Problem requirements -
In the listing below, every line with the word "turquoise" needs to be copied.
##### Records to use
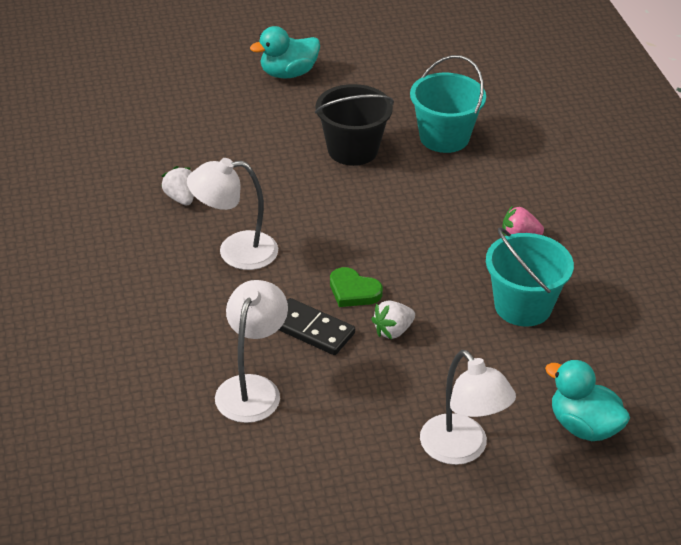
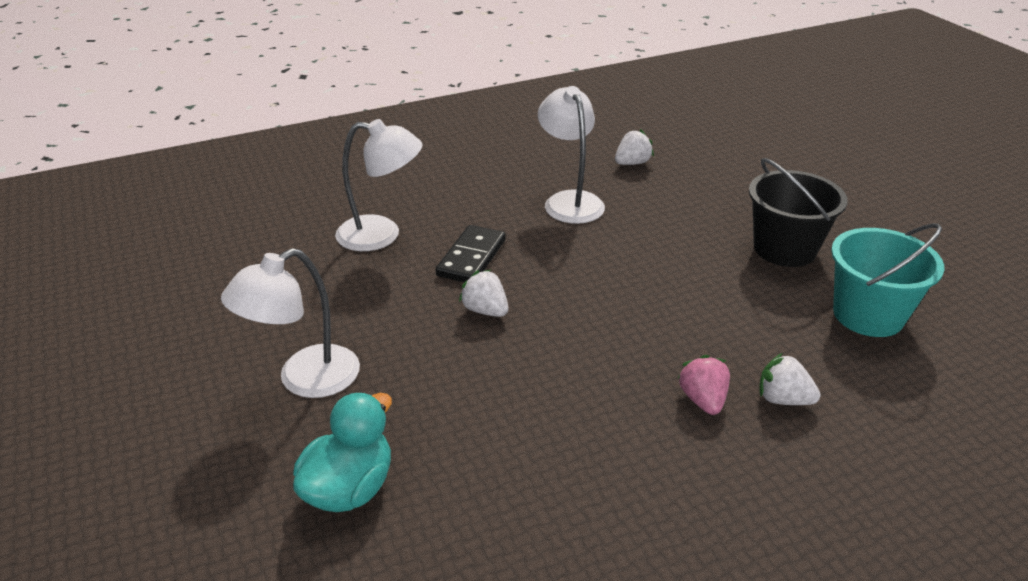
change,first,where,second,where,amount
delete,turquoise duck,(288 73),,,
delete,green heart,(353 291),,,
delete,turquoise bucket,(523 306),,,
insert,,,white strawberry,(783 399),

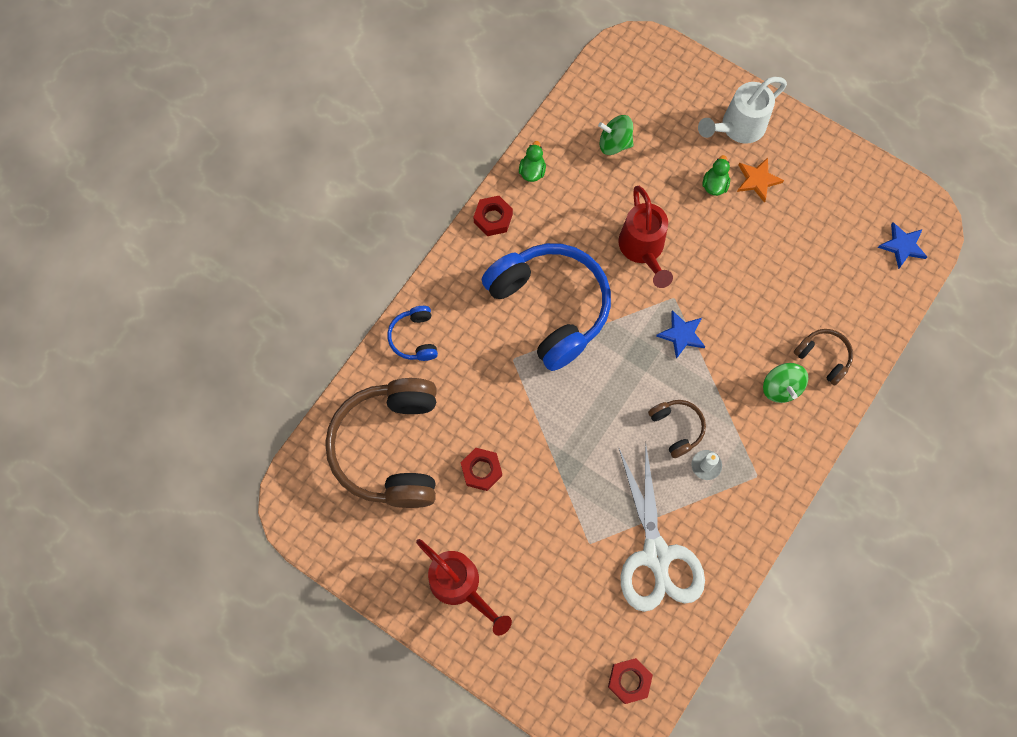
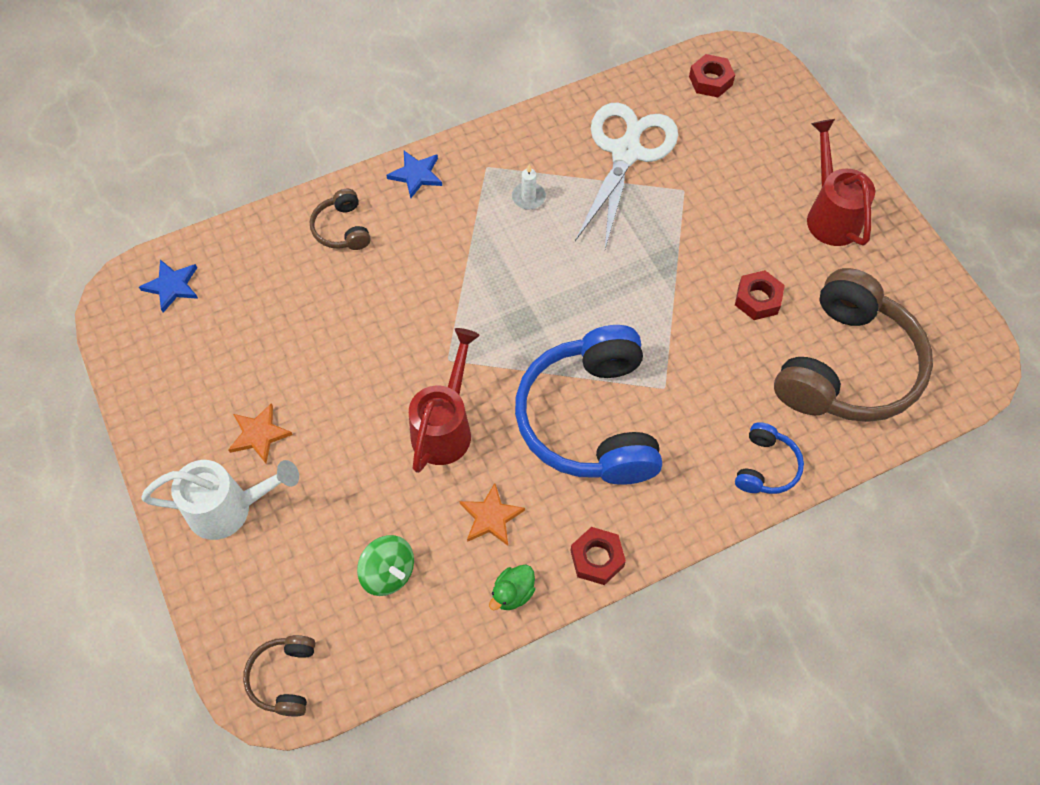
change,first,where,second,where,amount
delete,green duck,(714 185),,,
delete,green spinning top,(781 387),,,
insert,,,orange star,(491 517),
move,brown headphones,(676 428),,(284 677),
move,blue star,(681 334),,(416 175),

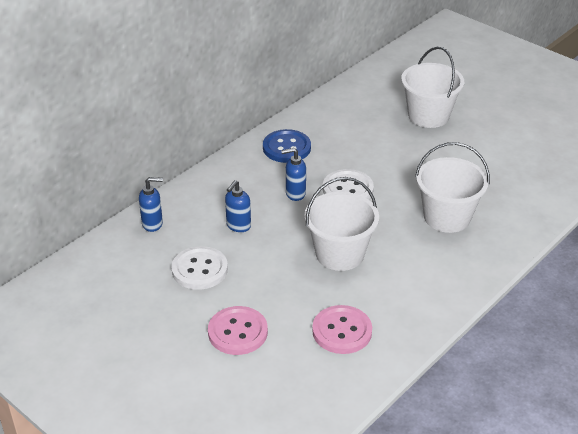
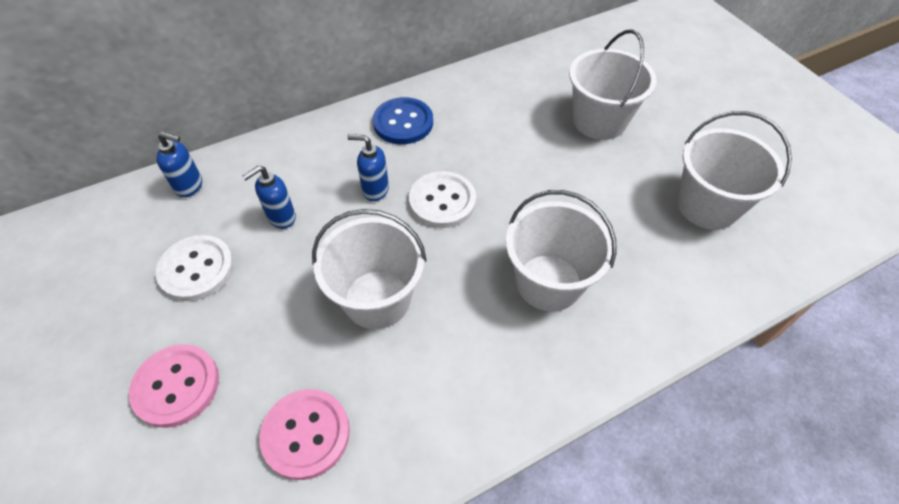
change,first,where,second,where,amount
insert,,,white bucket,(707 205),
##########
##### Records to use
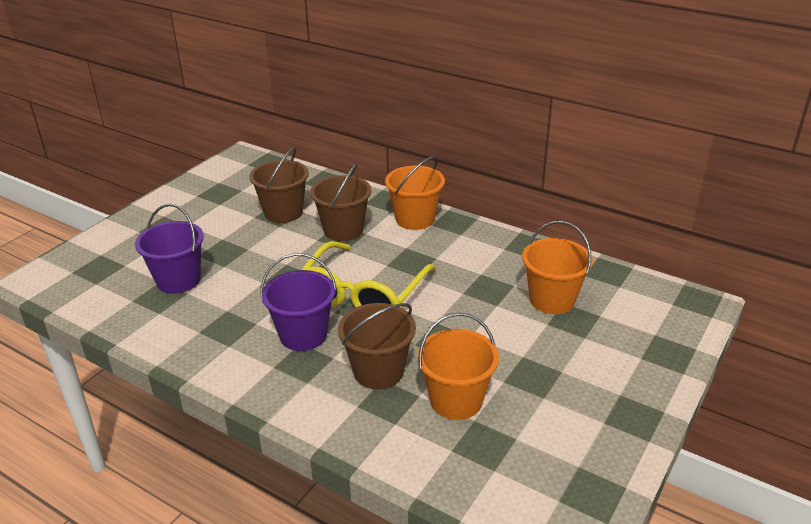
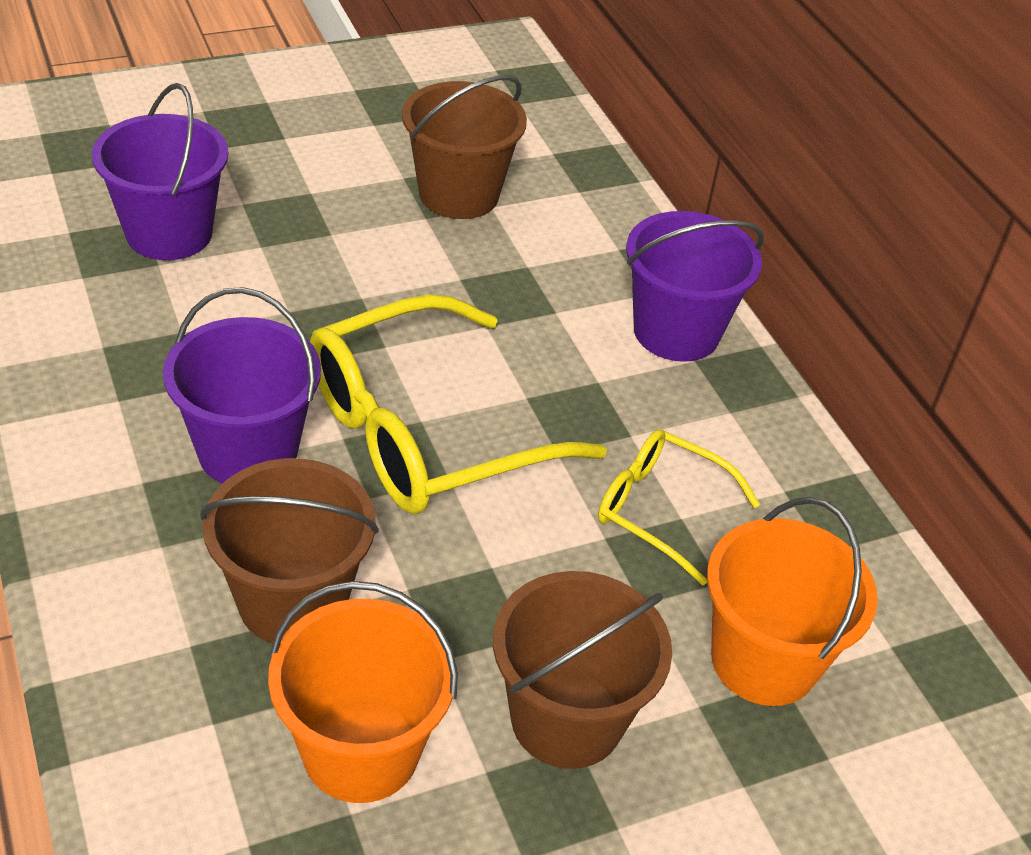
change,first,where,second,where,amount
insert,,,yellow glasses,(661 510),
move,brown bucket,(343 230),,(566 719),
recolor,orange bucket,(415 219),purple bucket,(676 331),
##########
The completed task -
delete,turquoise duck,(288 73),,,
delete,turquoise bucket,(523 306),,,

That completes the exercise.